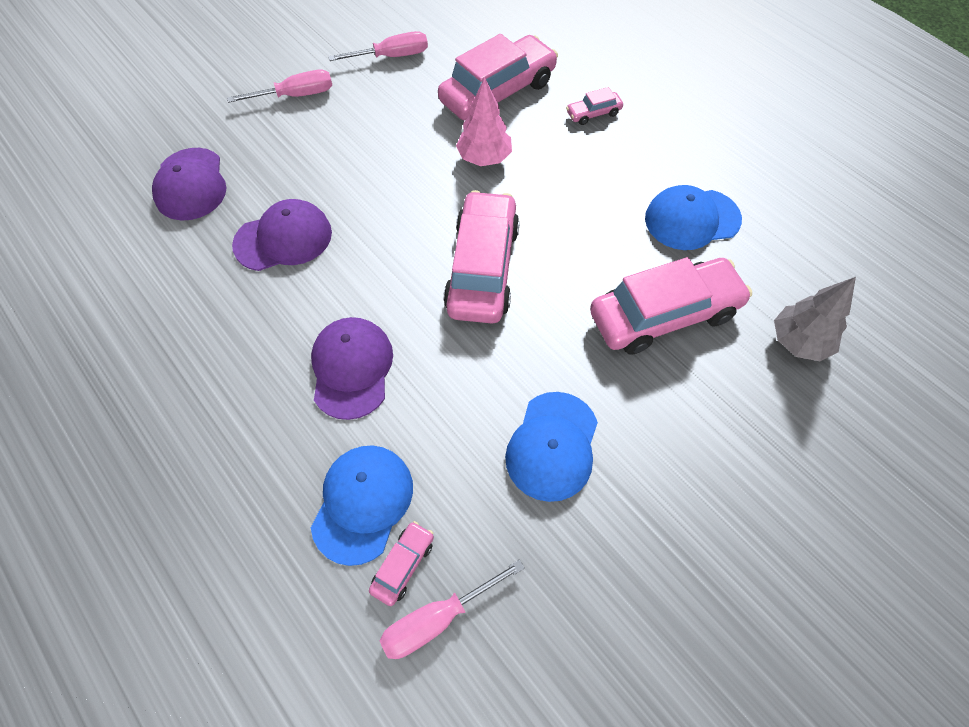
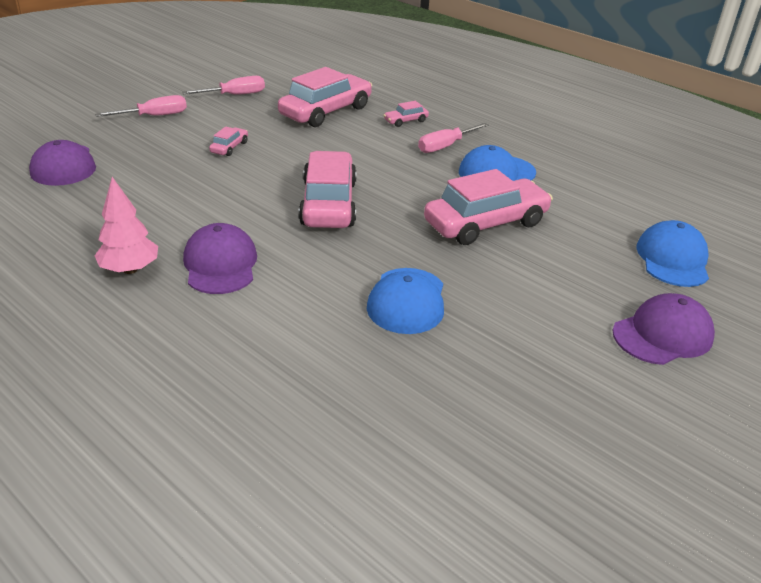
camera: 10 degrees left, 25 degrees down
(283, 238) = (150, 193): purple cap -> purple cap (662, 334)
(362, 503) = (240, 344): blue cap -> blue cap (672, 259)
(403, 565) = (283, 381): pink car -> pink car (229, 147)
(436, 619) = (320, 414): pink screwdriver -> pink screwdriver (445, 146)
(484, 158) = (320, 145): pink tree -> pink tree (130, 269)
(798, 342) = (598, 233): grey tree -> none

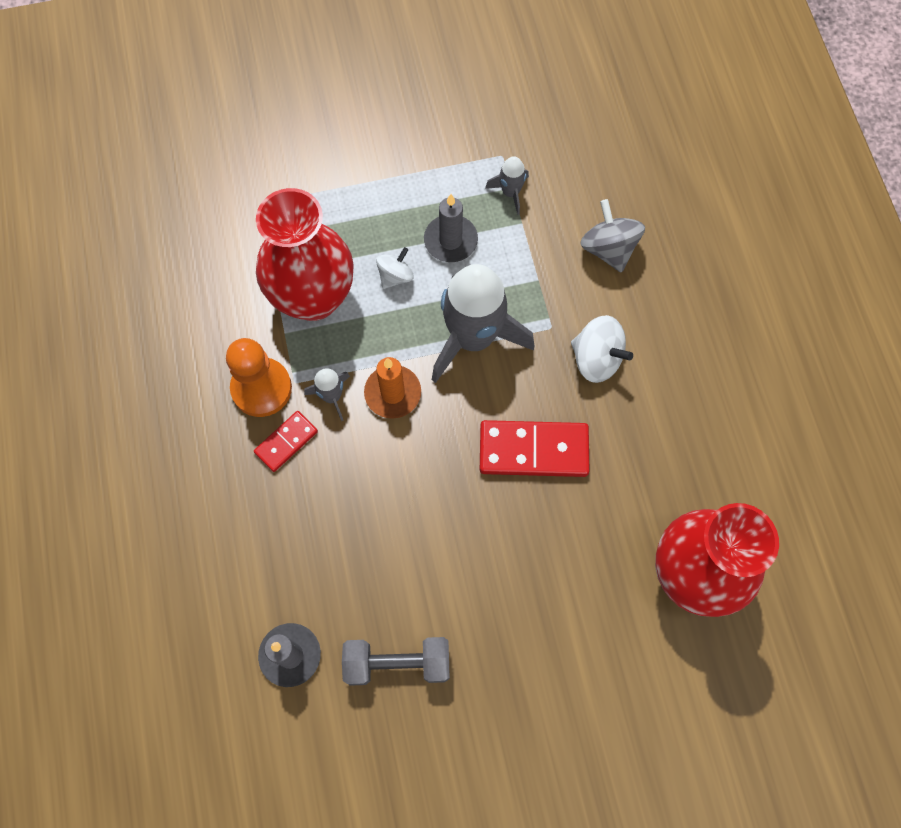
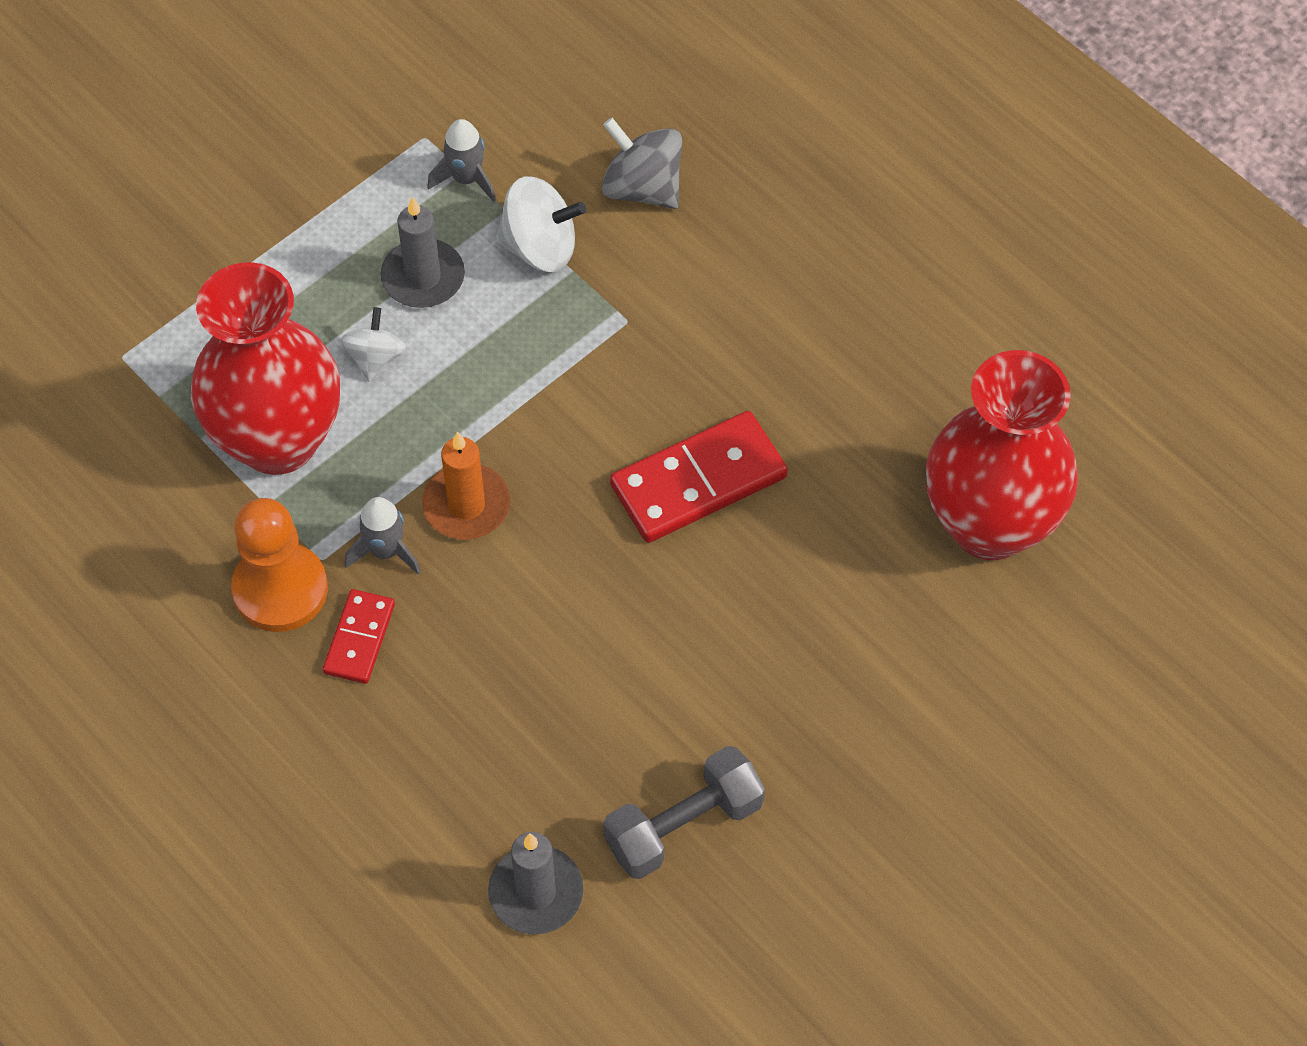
camera: 30 degrees left, 10 degrees down
(473, 337) = (531, 383): grey rocket -> none
(596, 359) = (710, 330): white spinning top -> white spinning top (540, 247)

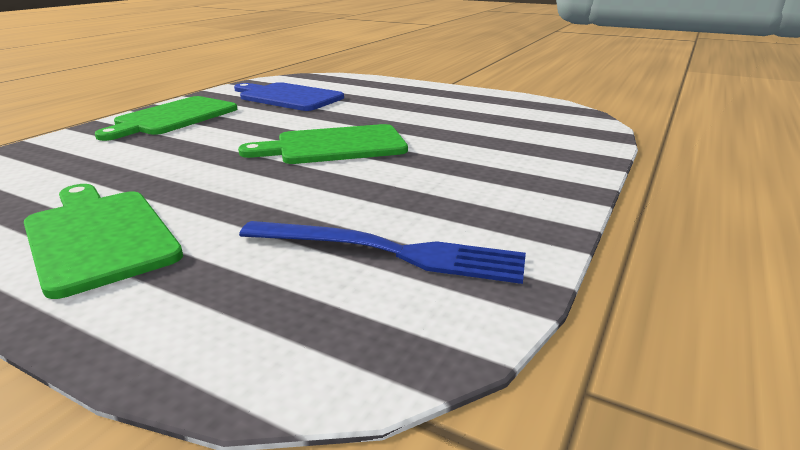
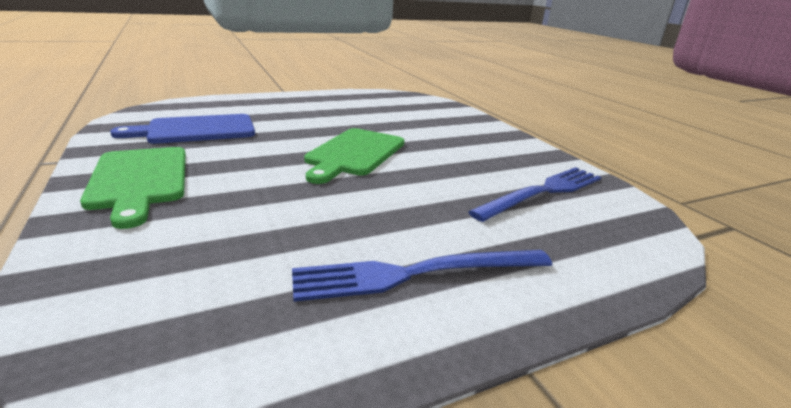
camera: 55 degrees left, 0 degrees up
(98, 236) = (416, 273): green cutting board -> blue fork

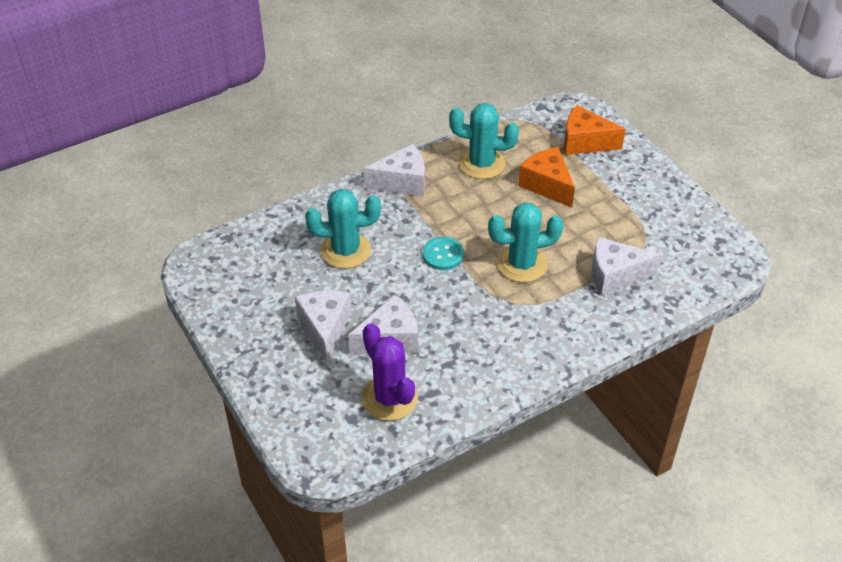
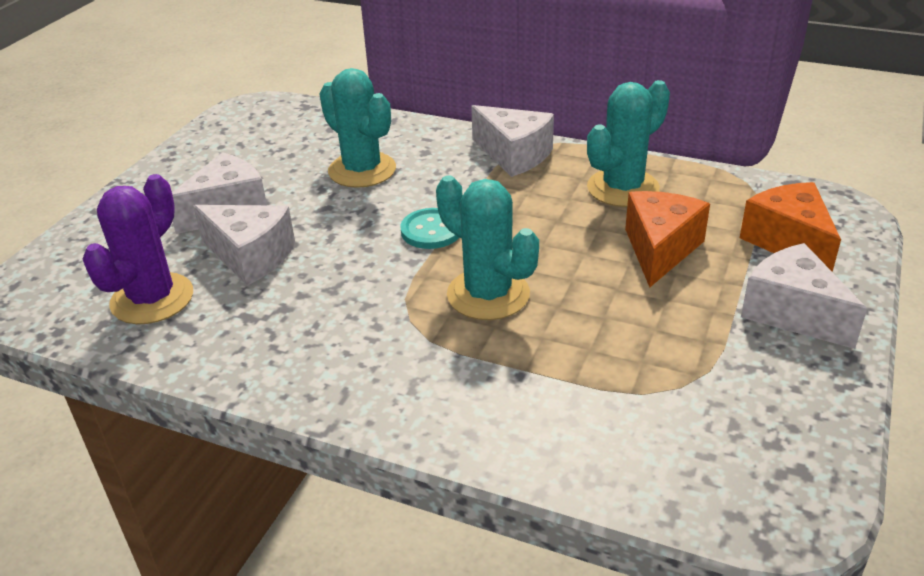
camera: 55 degrees right, 10 degrees down
(481, 163) = (623, 188): turquoise cactus -> turquoise cactus turned 75 degrees clockwise
(615, 275) = (570, 387): white cheese -> white cheese (792, 313)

--*--

# ACTIVITY:
All that is wanted is the stretch of lines above from the one containing "(403, 565) = (283, 381): pink" through the one containing "(798, 342) = (598, 233): grey tree -> none", duplicated exactly.

# ANSWER SPACE:
(403, 565) = (283, 381): pink car -> pink car (229, 147)
(436, 619) = (320, 414): pink screwdriver -> pink screwdriver (445, 146)
(484, 158) = (320, 145): pink tree -> pink tree (130, 269)
(798, 342) = (598, 233): grey tree -> none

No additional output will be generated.